Input records START

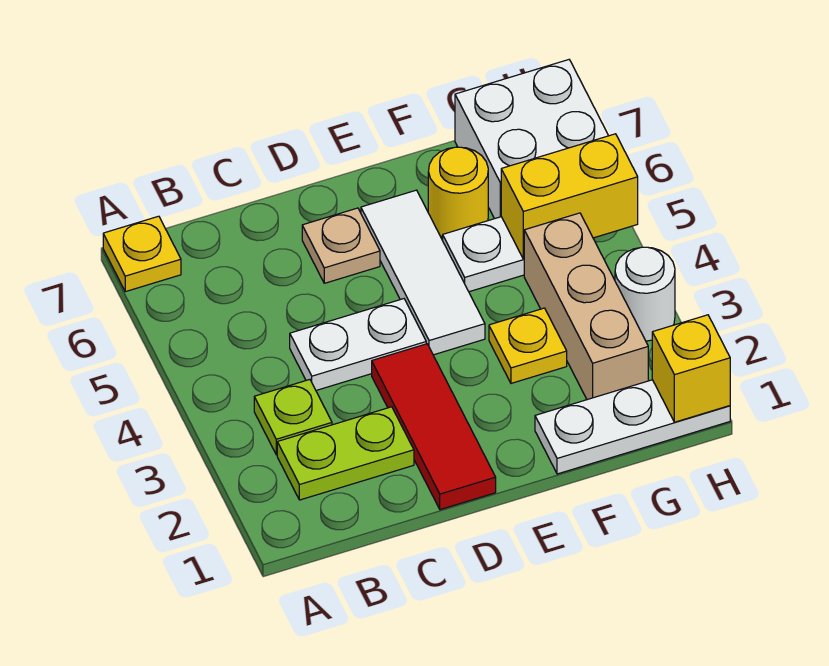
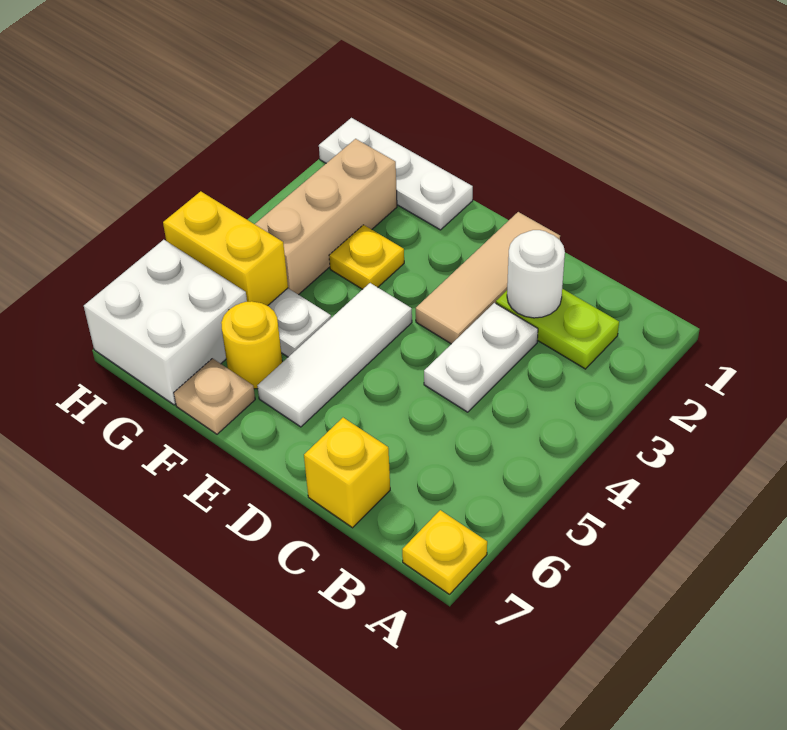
lime plate B3 level 1 -> none
white plate C4:D4 level 1 -> white plate C3:C4 level 1
red tile D1:D3 level 1 -> tan tile D1:D3 level 1
tan plate D6 level 1 -> tan plate F7 level 1
yellow brick H1 level 2 -> yellow brick C7 level 1
white round brick H3 level 1 -> white round brick C2 level 2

Input records END

- Task prompt: Wherever a line of the data holds "plate", copy that line.

- Solution for this problem:
lime plate B3 level 1 -> none
white plate C4:D4 level 1 -> white plate C3:C4 level 1
tan plate D6 level 1 -> tan plate F7 level 1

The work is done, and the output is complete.